(Extracted data entries)
--- START ---

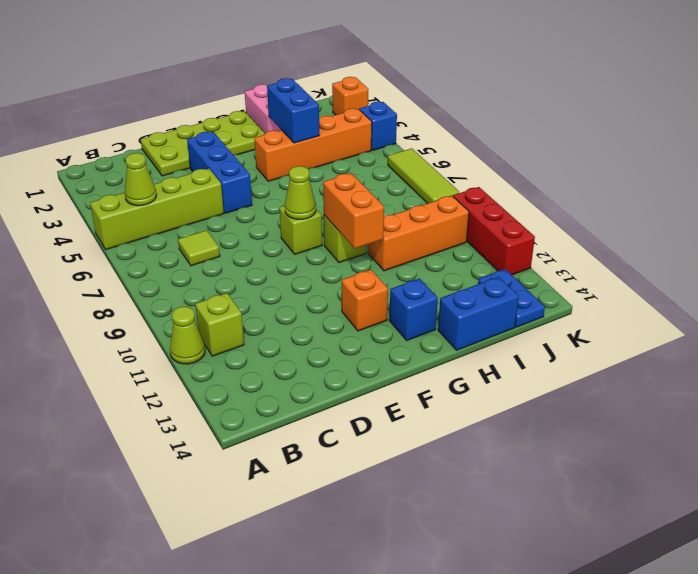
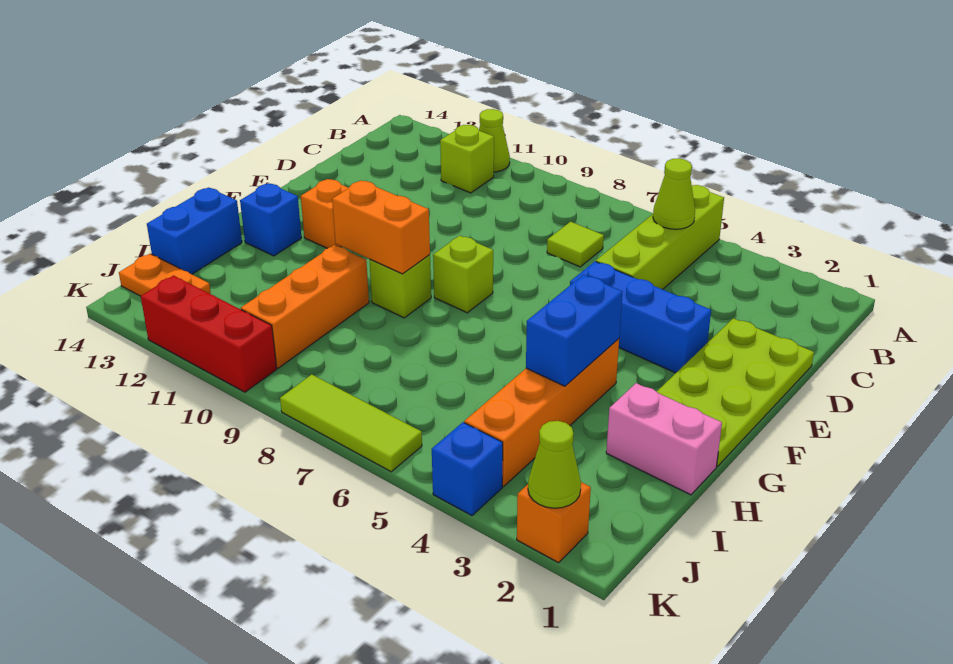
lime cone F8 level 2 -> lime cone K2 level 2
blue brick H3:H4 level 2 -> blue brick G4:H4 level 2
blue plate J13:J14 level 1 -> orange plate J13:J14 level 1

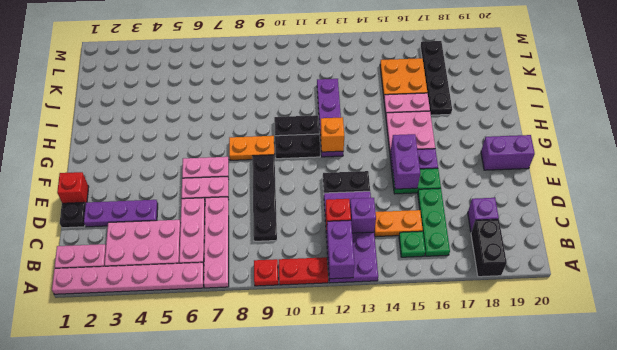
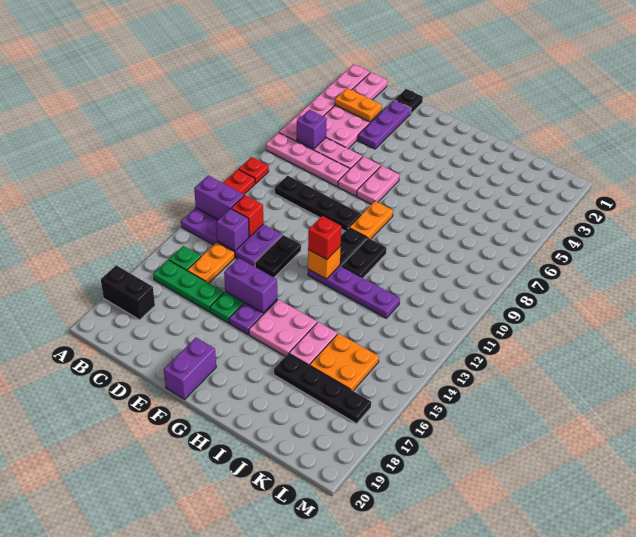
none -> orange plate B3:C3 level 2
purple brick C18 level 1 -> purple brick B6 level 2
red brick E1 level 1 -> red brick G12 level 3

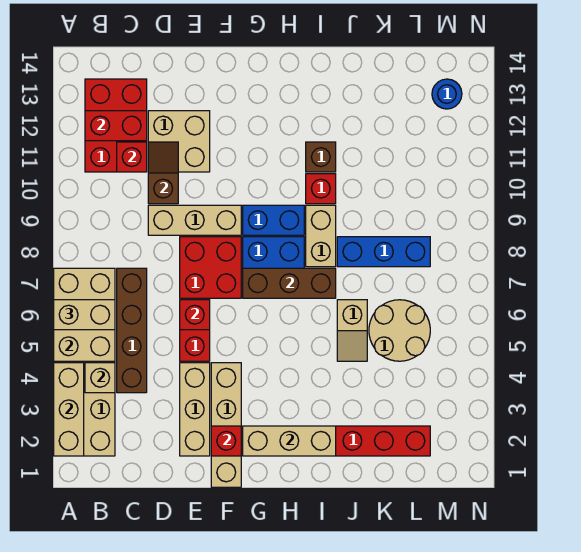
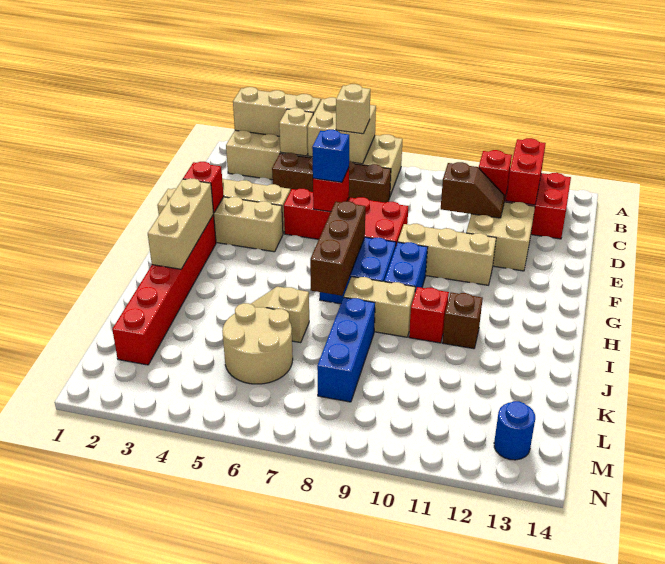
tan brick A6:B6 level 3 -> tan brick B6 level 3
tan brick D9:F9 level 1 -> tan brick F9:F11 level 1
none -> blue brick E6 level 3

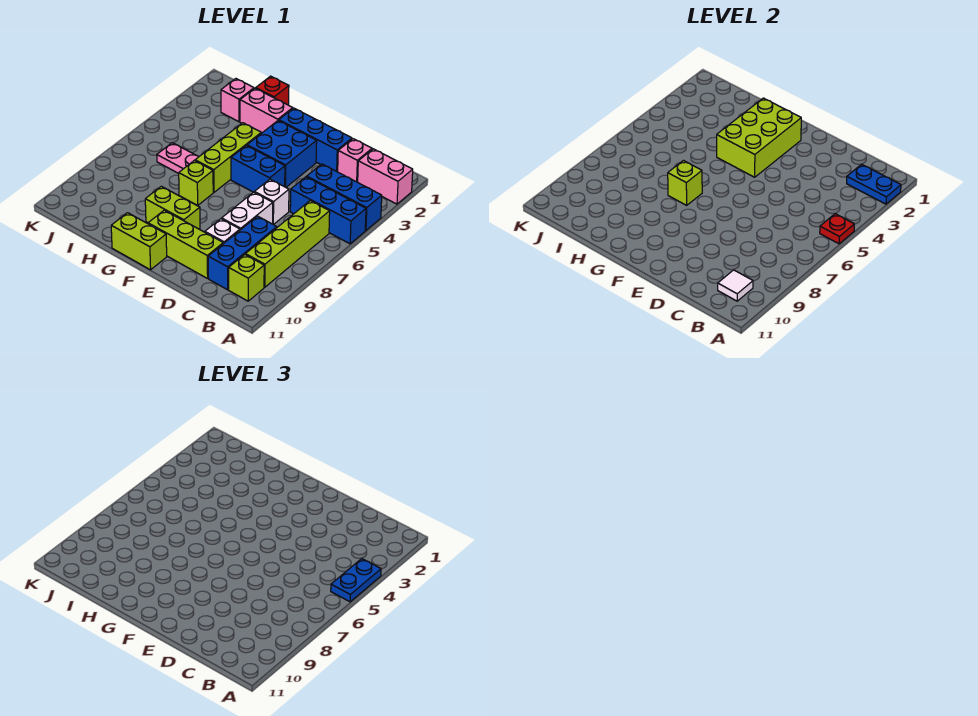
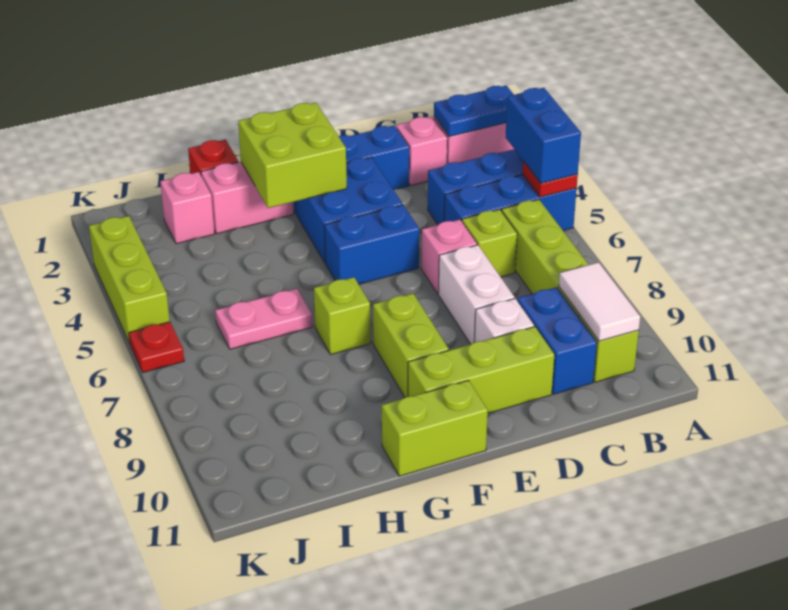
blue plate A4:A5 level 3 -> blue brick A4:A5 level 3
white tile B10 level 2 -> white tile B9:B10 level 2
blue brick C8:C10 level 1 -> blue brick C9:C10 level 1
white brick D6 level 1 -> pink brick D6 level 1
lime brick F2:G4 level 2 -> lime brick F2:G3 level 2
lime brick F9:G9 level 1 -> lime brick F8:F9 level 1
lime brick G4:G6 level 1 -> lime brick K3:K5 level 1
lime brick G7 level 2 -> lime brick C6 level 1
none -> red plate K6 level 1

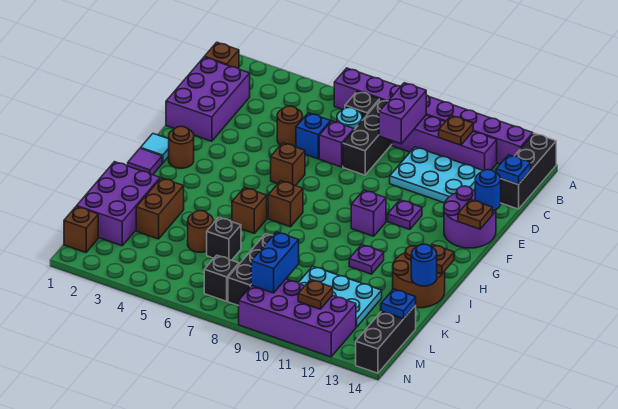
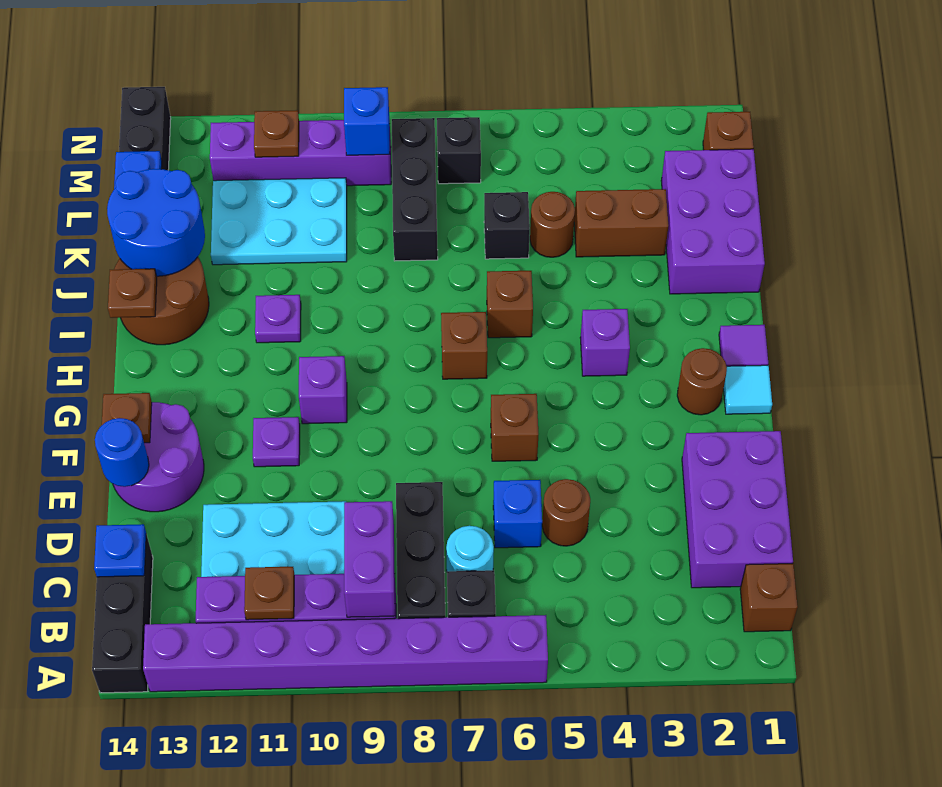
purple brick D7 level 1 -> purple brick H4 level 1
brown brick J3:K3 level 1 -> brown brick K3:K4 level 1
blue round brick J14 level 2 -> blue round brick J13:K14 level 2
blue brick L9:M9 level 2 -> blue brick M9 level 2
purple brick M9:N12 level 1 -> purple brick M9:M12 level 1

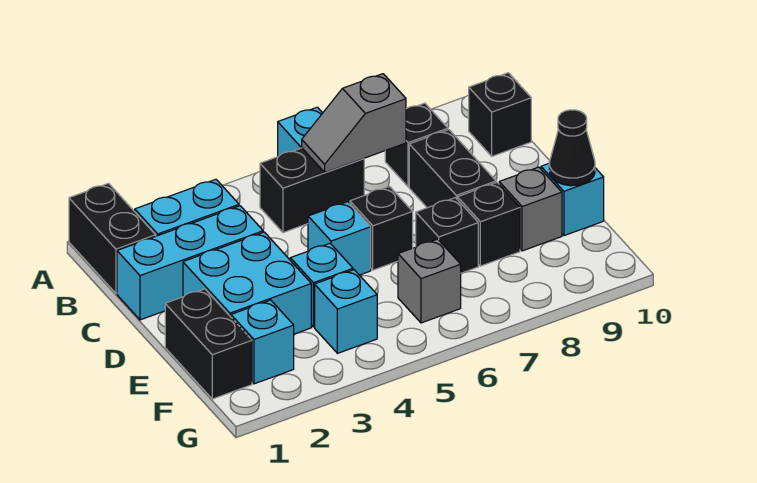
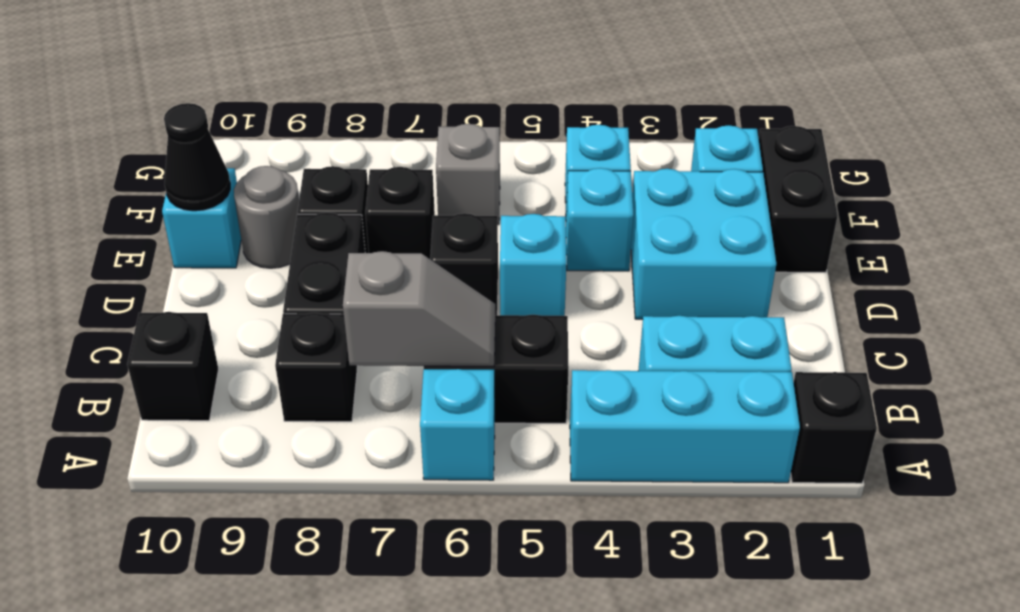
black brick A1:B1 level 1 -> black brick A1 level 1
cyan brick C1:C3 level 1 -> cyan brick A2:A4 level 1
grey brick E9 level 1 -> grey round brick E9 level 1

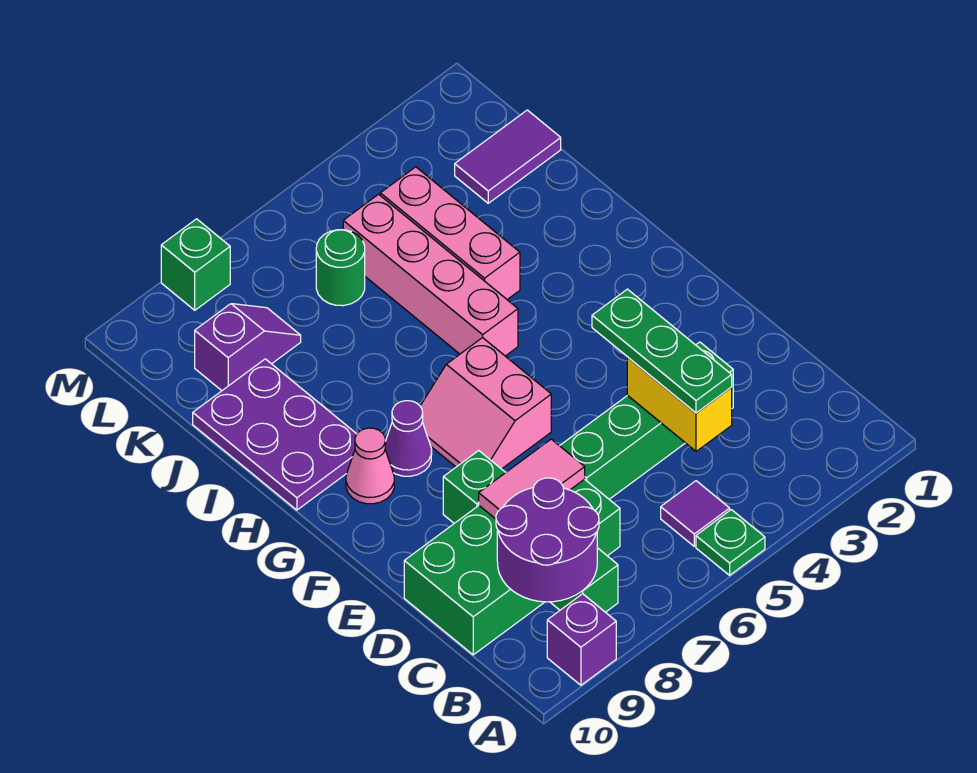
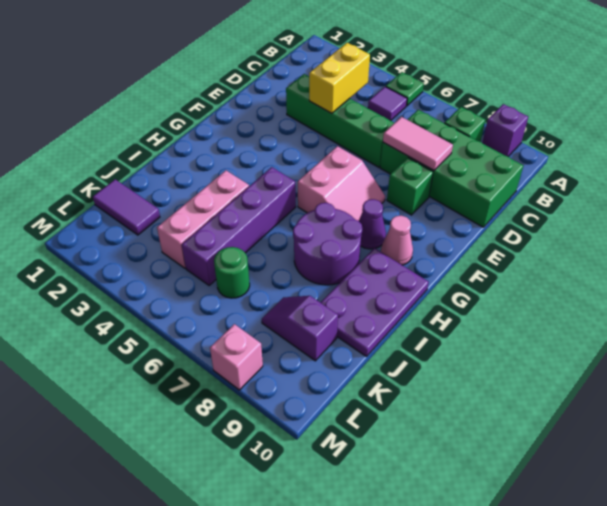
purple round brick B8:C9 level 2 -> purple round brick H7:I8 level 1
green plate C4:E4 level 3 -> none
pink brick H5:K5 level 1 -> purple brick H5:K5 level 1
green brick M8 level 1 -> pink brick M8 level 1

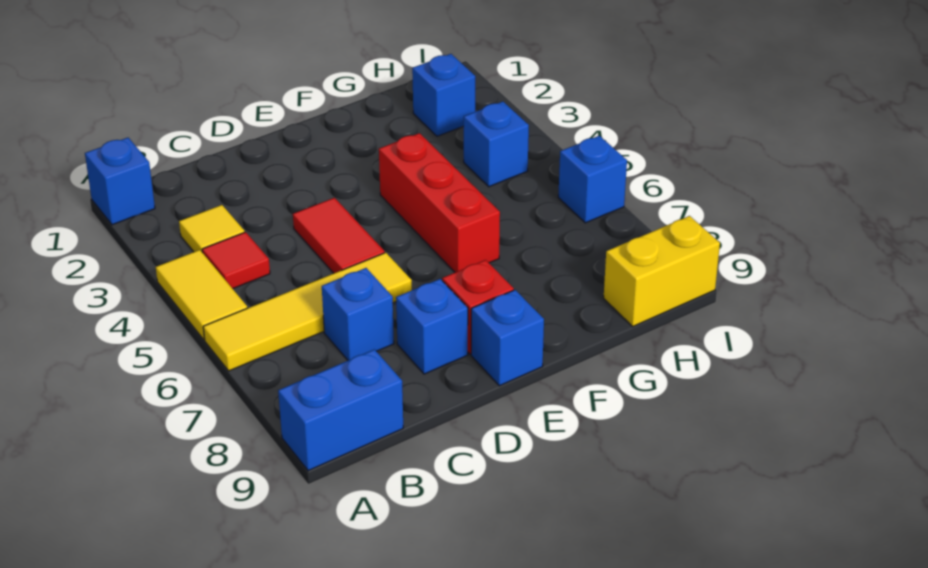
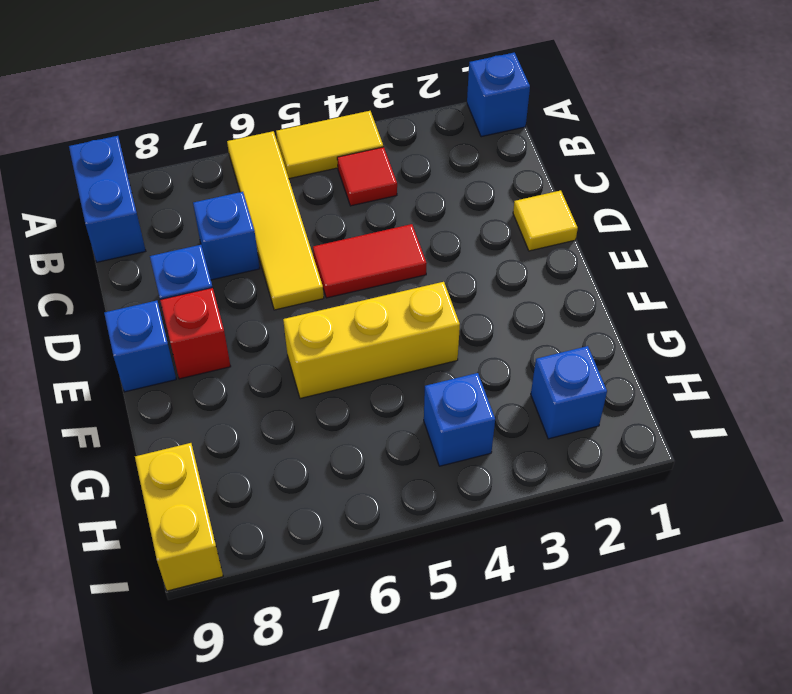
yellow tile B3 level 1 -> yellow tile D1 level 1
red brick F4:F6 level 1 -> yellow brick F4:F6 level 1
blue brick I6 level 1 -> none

--- END ---

What to work on. Give again, word for word, only the lines that run from the top of the data above through the line with "blue plate A4:A5". Drop the pictures.

Response box.
lime cone F8 level 2 -> lime cone K2 level 2
blue brick H3:H4 level 2 -> blue brick G4:H4 level 2
blue plate J13:J14 level 1 -> orange plate J13:J14 level 1

none -> orange plate B3:C3 level 2
purple brick C18 level 1 -> purple brick B6 level 2
red brick E1 level 1 -> red brick G12 level 3

tan brick A6:B6 level 3 -> tan brick B6 level 3
tan brick D9:F9 level 1 -> tan brick F9:F11 level 1
none -> blue brick E6 level 3

blue plate A4:A5 level 3 -> blue brick A4:A5 level 3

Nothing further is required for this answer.